Top of SUPPLIED ENTRIES

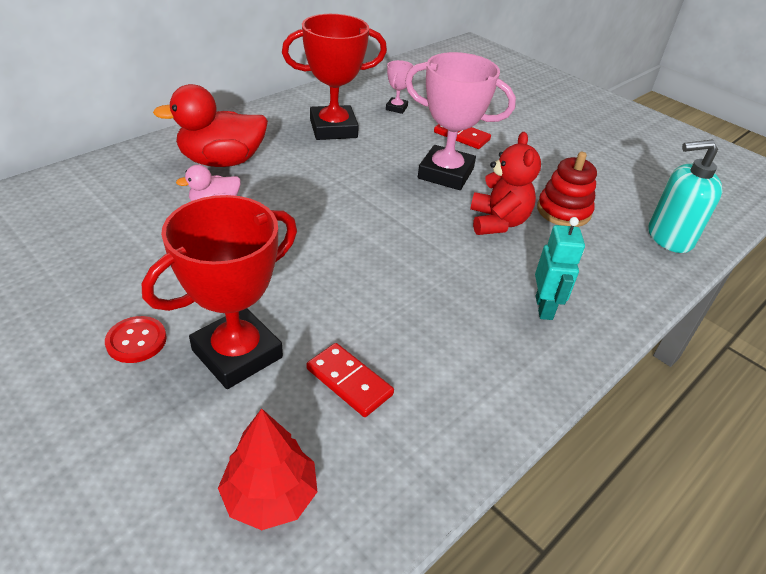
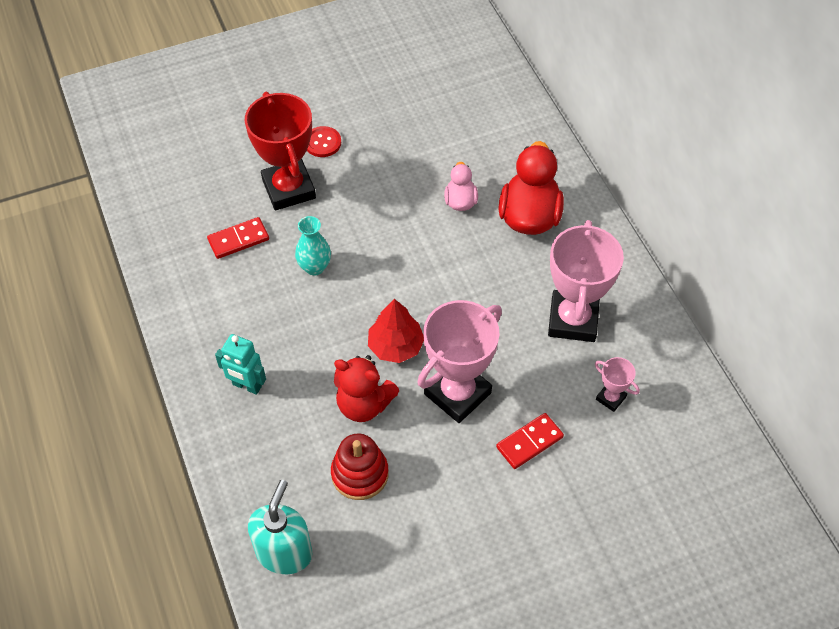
camera: 115 degrees right, 15 degrees up
red tree [218,408,317,530] -> red tree moved to [368,299,424,363]
red trophy [282,14,387,140] -> pink trophy [548,220,624,342]
none -> turquoise vase [295,216,331,276]

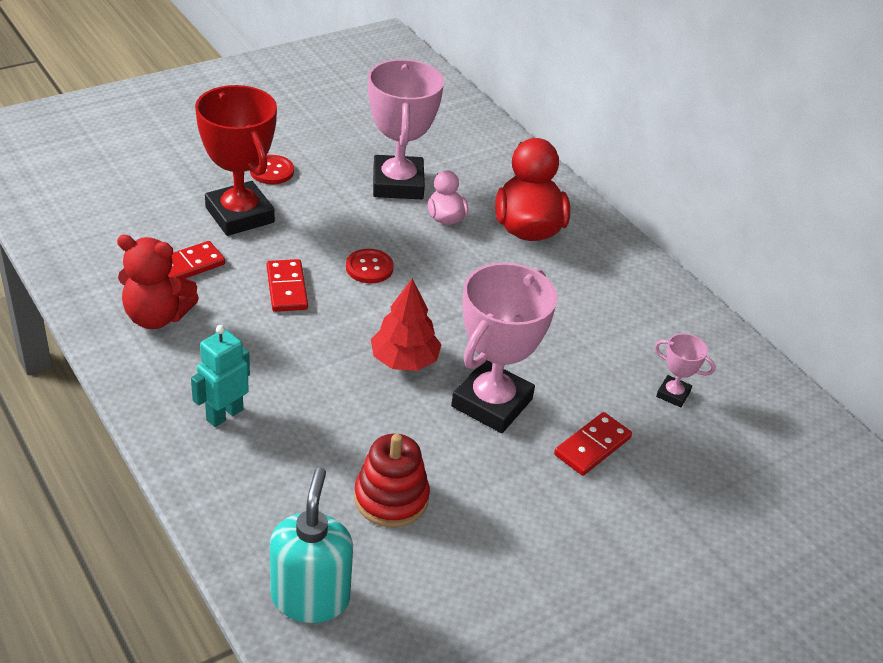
camera: 15 degrees left, 15 degrees down
turquoise robot [215,334,266,395] -> turquoise robot turned 120 degrees clockwise [191,325,250,427]
turquoise vase [295,216,331,276] -> red domino [267,259,308,312]
red teddy bear [334,355,399,422] -> red teddy bear moved to [117,235,199,329]
pink trophy [548,220,624,342] -> pink trophy moved to [368,59,444,199]
none -> red button [346,249,394,283]

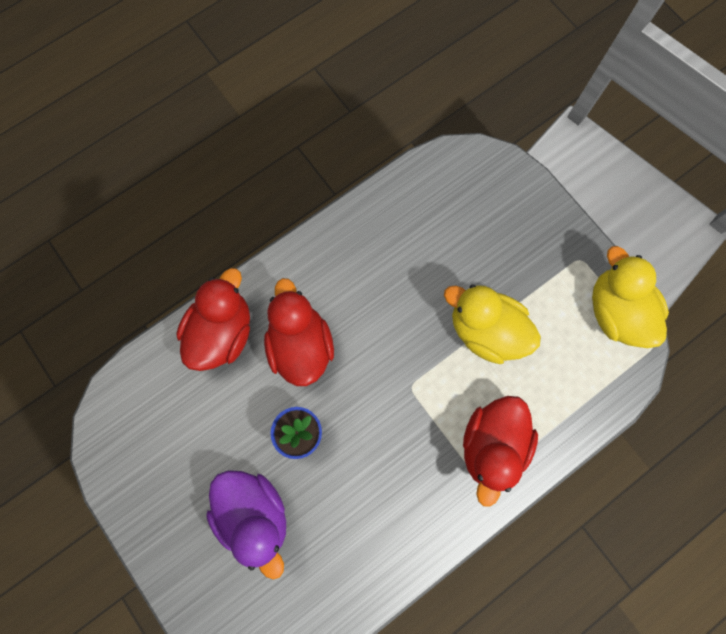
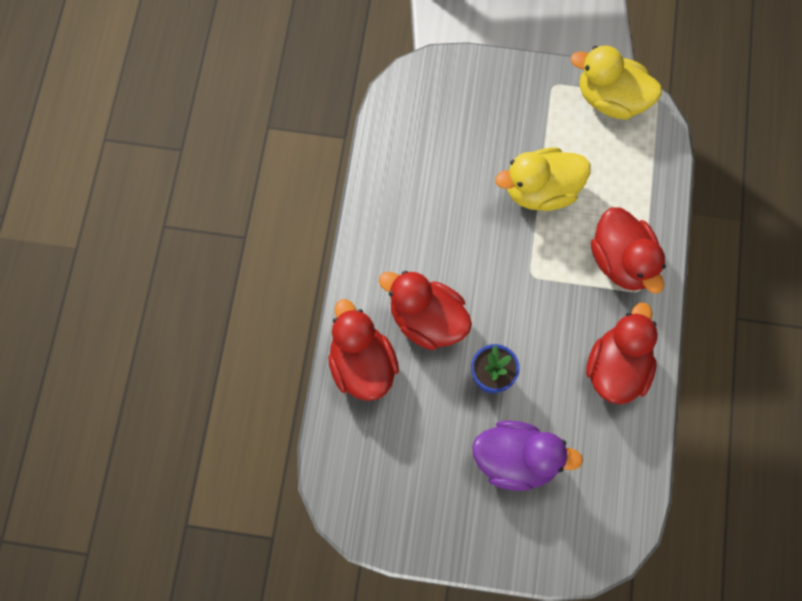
camera: 45 degrees left, 5 degrees down
none -> red duck [586,303,658,404]

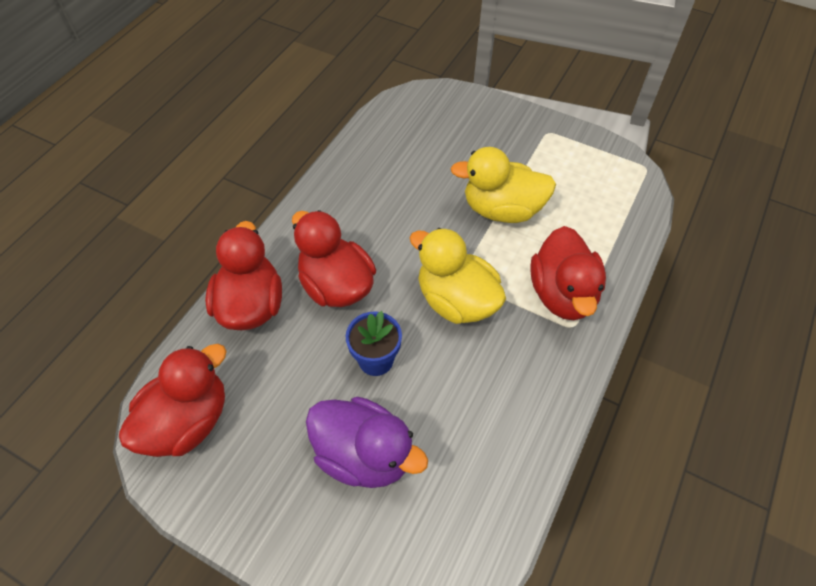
camera: 20 degrees right, 15 degrees down
yellow duck [571,46,662,120] -> yellow duck moved to [410,228,506,324]
red duck [586,303,658,404] -> red duck moved to [119,344,227,457]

Bottom of SUPPLIED ENTRIES

Each line with the word "none" in the records above belongs in the result; copy all of them.

none -> turquoise vase [295,216,331,276]
none -> red button [346,249,394,283]
none -> red duck [586,303,658,404]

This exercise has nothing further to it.